⟨
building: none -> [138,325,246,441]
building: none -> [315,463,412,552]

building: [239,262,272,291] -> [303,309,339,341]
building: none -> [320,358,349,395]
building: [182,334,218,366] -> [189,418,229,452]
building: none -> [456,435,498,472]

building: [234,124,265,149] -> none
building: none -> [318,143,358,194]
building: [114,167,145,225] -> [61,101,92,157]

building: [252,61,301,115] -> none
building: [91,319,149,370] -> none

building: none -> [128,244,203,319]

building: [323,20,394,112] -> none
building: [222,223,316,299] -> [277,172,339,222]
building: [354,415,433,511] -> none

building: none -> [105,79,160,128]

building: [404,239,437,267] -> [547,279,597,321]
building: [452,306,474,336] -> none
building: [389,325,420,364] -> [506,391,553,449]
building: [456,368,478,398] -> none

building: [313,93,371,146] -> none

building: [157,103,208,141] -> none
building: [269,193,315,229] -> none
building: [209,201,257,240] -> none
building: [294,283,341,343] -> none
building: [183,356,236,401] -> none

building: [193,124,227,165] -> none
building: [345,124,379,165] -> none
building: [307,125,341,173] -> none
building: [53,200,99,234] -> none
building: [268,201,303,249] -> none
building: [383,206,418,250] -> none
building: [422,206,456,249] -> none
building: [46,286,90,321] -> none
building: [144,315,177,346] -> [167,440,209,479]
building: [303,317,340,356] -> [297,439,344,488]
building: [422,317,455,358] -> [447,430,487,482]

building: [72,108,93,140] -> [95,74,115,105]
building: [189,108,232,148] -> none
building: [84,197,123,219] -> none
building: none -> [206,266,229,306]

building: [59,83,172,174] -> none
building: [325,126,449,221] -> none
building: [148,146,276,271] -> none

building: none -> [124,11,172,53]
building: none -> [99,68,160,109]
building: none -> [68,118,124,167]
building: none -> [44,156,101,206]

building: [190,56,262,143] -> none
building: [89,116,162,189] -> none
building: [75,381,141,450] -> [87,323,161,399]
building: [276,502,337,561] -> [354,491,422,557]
⟩
» **INSTRUCTION**: A word-for-word transcription of the material is required.

» **REPLY**:
building: none -> [138,325,246,441]
building: none -> [315,463,412,552]

building: [239,262,272,291] -> [303,309,339,341]
building: none -> [320,358,349,395]
building: [182,334,218,366] -> [189,418,229,452]
building: none -> [456,435,498,472]

building: [234,124,265,149] -> none
building: none -> [318,143,358,194]
building: [114,167,145,225] -> [61,101,92,157]

building: [252,61,301,115] -> none
building: [91,319,149,370] -> none

building: none -> [128,244,203,319]

building: [323,20,394,112] -> none
building: [222,223,316,299] -> [277,172,339,222]
building: [354,415,433,511] -> none

building: none -> [105,79,160,128]

building: [404,239,437,267] -> [547,279,597,321]
building: [452,306,474,336] -> none
building: [389,325,420,364] -> [506,391,553,449]
building: [456,368,478,398] -> none

building: [313,93,371,146] -> none

building: [157,103,208,141] -> none
building: [269,193,315,229] -> none
building: [209,201,257,240] -> none
building: [294,283,341,343] -> none
building: [183,356,236,401] -> none

building: [193,124,227,165] -> none
building: [345,124,379,165] -> none
building: [307,125,341,173] -> none
building: [53,200,99,234] -> none
building: [268,201,303,249] -> none
building: [383,206,418,250] -> none
building: [422,206,456,249] -> none
building: [46,286,90,321] -> none
building: [144,315,177,346] -> [167,440,209,479]
building: [303,317,340,356] -> [297,439,344,488]
building: [422,317,455,358] -> [447,430,487,482]

building: [72,108,93,140] -> [95,74,115,105]
building: [189,108,232,148] -> none
building: [84,197,123,219] -> none
building: none -> [206,266,229,306]

building: [59,83,172,174] -> none
building: [325,126,449,221] -> none
building: [148,146,276,271] -> none

building: none -> [124,11,172,53]
building: none -> [99,68,160,109]
building: none -> [68,118,124,167]
building: none -> [44,156,101,206]

building: [190,56,262,143] -> none
building: [89,116,162,189] -> none
building: [75,381,141,450] -> [87,323,161,399]
building: [276,502,337,561] -> [354,491,422,557]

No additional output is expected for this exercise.